◆ Task instructions: Output the first line of the listing and each line after it, up to and including the line that contains "spun: marchewka [pomarańczowy]", exactly as written, minus the pictures.

◆ Dataset extract:
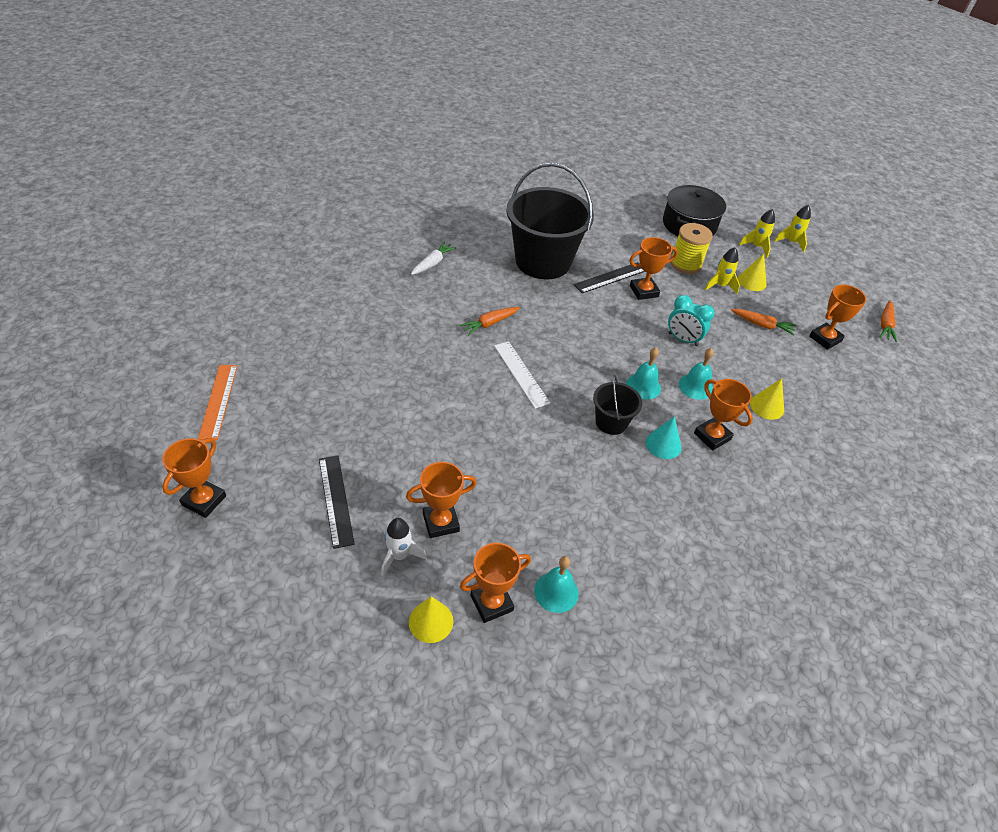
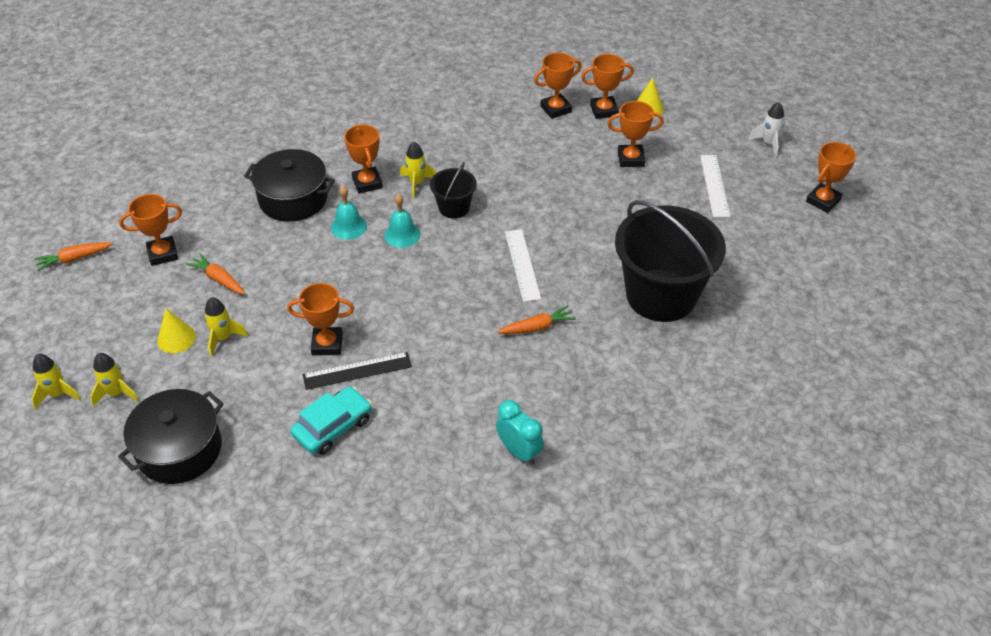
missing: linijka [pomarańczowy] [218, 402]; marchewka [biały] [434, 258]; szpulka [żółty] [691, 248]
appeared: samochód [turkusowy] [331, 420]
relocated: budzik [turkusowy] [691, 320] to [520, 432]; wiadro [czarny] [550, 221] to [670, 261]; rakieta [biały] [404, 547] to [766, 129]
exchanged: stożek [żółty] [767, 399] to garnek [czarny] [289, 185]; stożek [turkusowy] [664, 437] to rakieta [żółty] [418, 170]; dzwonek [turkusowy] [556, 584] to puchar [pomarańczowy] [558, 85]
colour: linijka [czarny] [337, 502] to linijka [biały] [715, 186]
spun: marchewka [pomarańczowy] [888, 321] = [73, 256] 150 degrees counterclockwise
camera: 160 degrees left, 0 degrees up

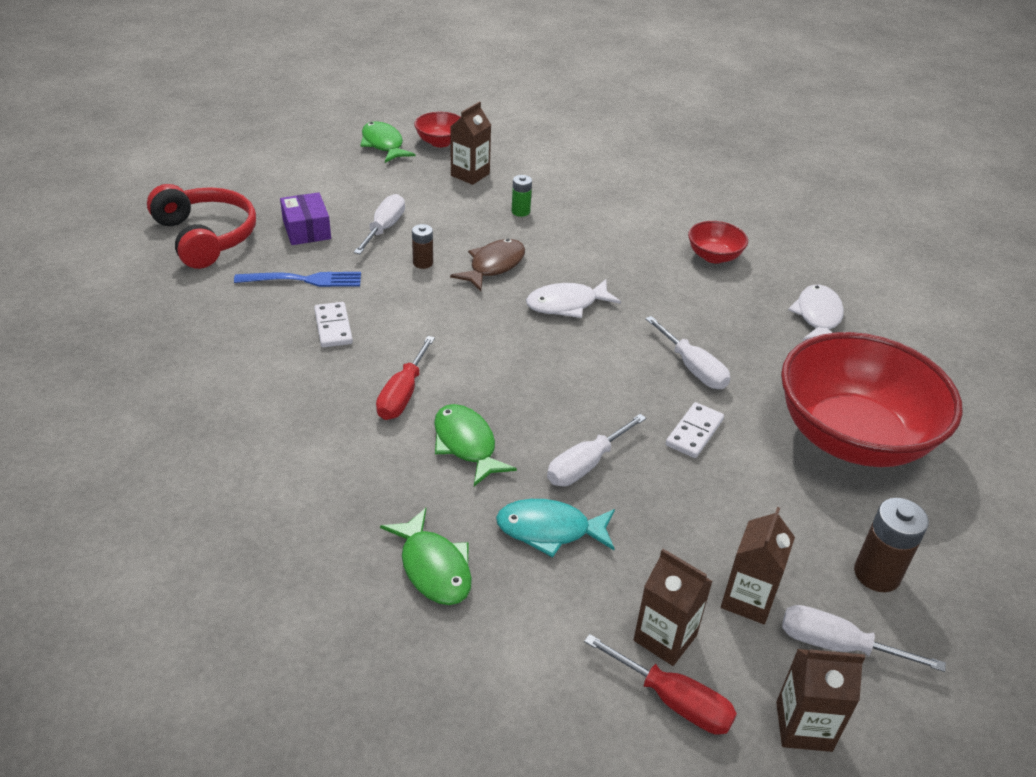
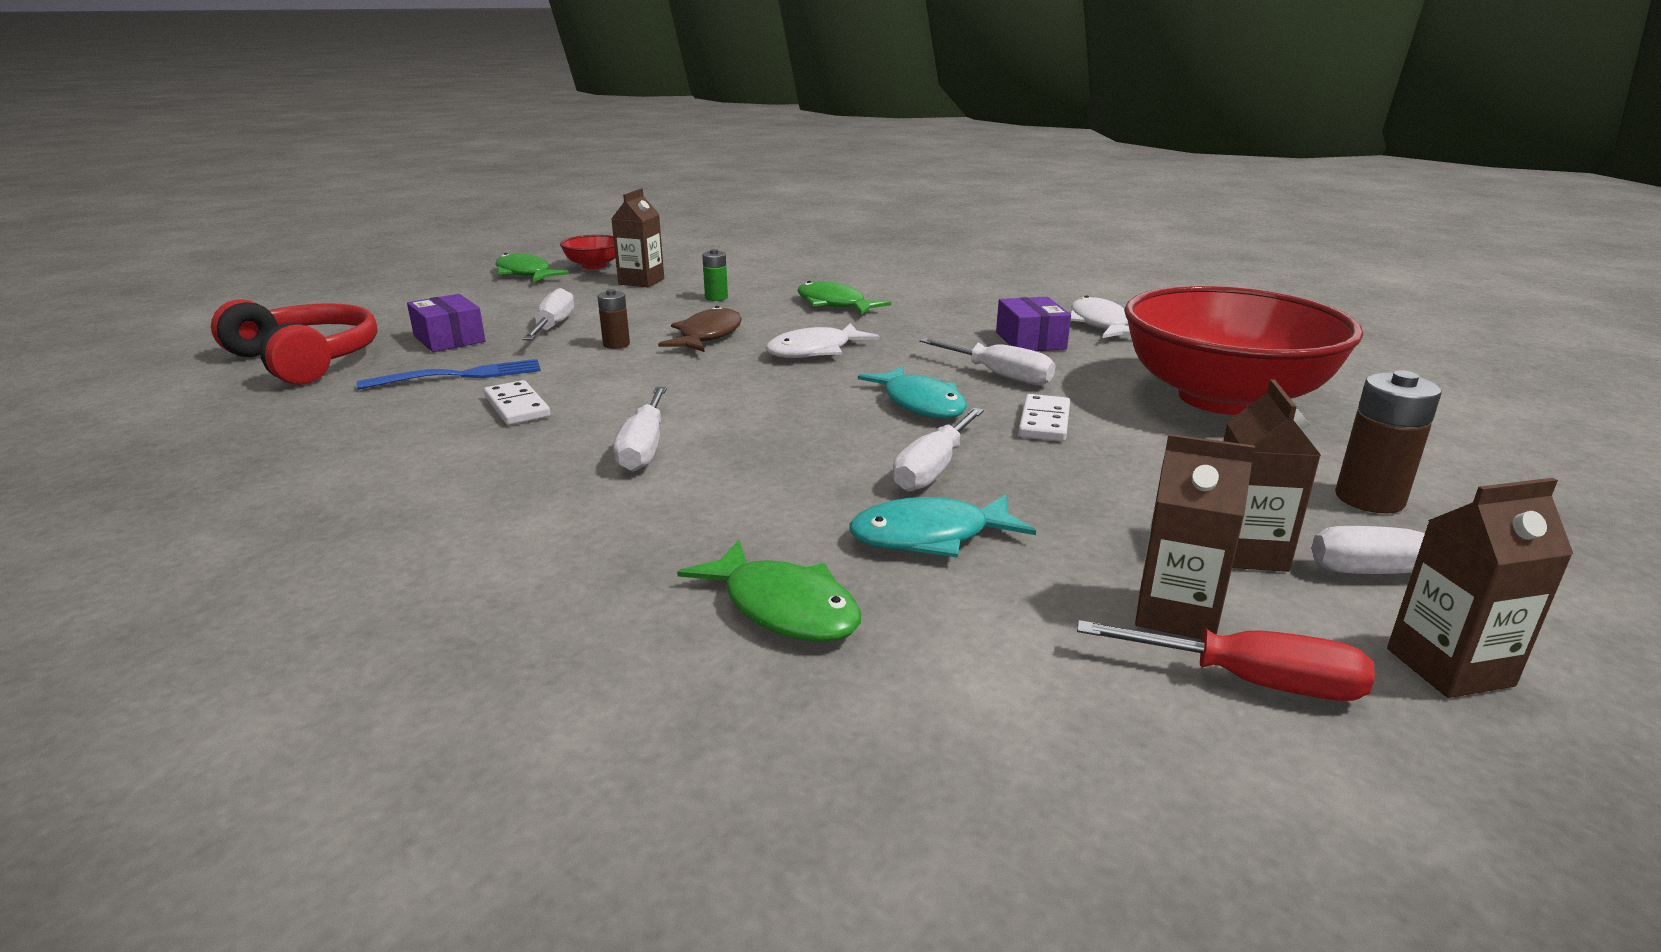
missing: miska [czerwony] [718, 242]
appeared: ryba [turkusowy] [912, 392]; pudełko [fioletowy] [1033, 324]
relocated: ryba [zielony] [475, 445] to [844, 298]
colour: śrubokręt [czerwony] [405, 378] to śrubokręt [biały] [640, 429]
camera: 15 degrees left, 15 degrees down

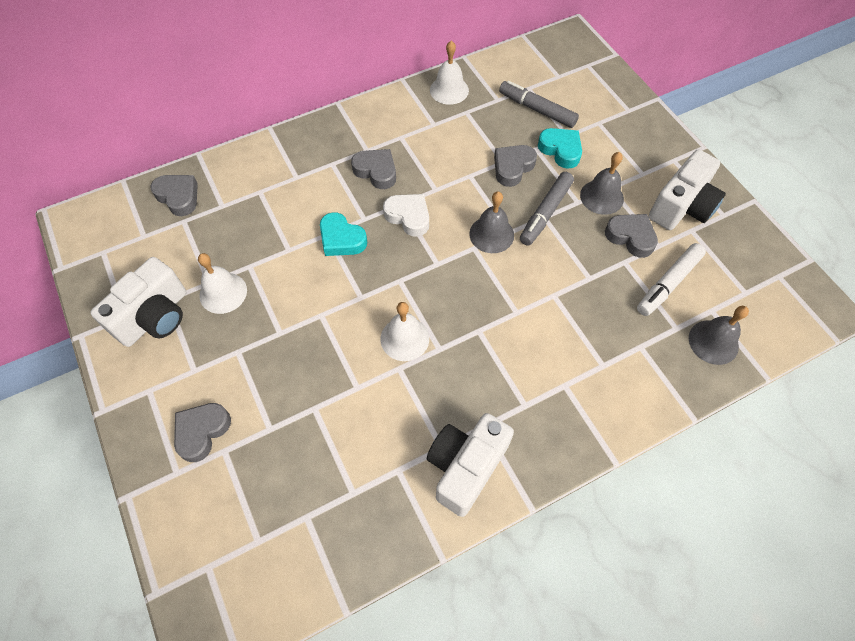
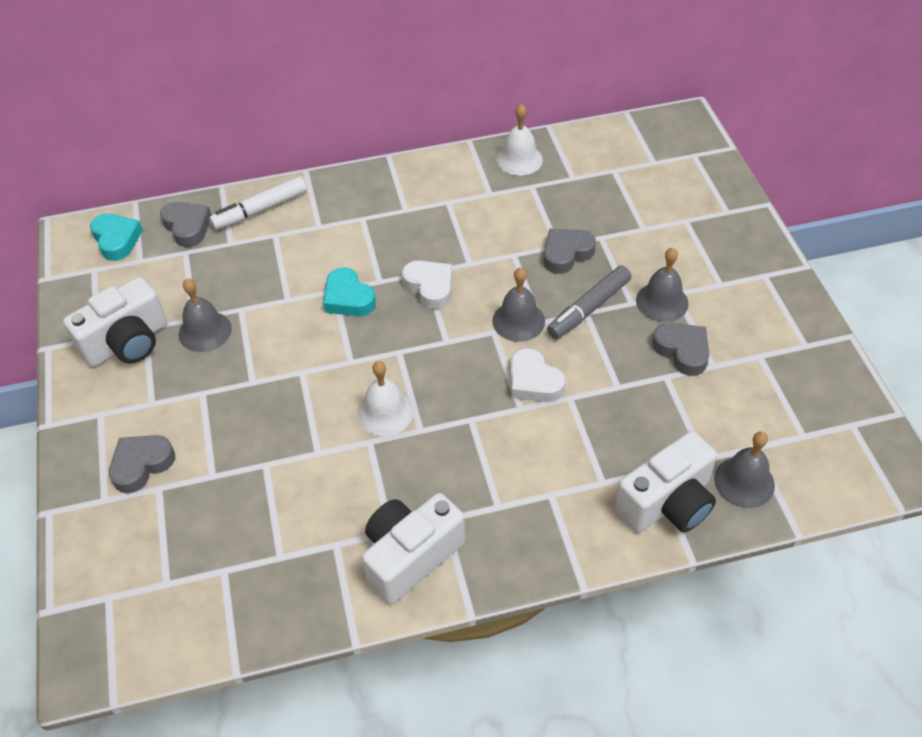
missing: serce [szary] [373, 169]; flamaster [szary] [539, 104]
appeared: serce [biały] [538, 375]
relocated: serce [turkusowy] [560, 148] to [116, 237]; flamaster [biały] [671, 279] to [258, 203]; aparat fotograficzny [biały] [687, 189] to [665, 482]
colour: dzwonek [biały] [222, 283] to dzwonek [szary] [205, 315]
camera: 15 degrees right, 10 degrees down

◆ The completed task:
missing: linijka [pomarańczowy] [218, 402]; marchewka [biały] [434, 258]; szpulka [żółty] [691, 248]
appeared: samochód [turkusowy] [331, 420]
relocated: budzik [turkusowy] [691, 320] to [520, 432]; wiadro [czarny] [550, 221] to [670, 261]; rakieta [biały] [404, 547] to [766, 129]
exchanged: stożek [żółty] [767, 399] to garnek [czarny] [289, 185]; stożek [turkusowy] [664, 437] to rakieta [żółty] [418, 170]; dzwonek [turkusowy] [556, 584] to puchar [pomarańczowy] [558, 85]
colour: linijka [czarny] [337, 502] to linijka [biały] [715, 186]
spun: marchewka [pomarańczowy] [888, 321] = [73, 256] 150 degrees counterclockwise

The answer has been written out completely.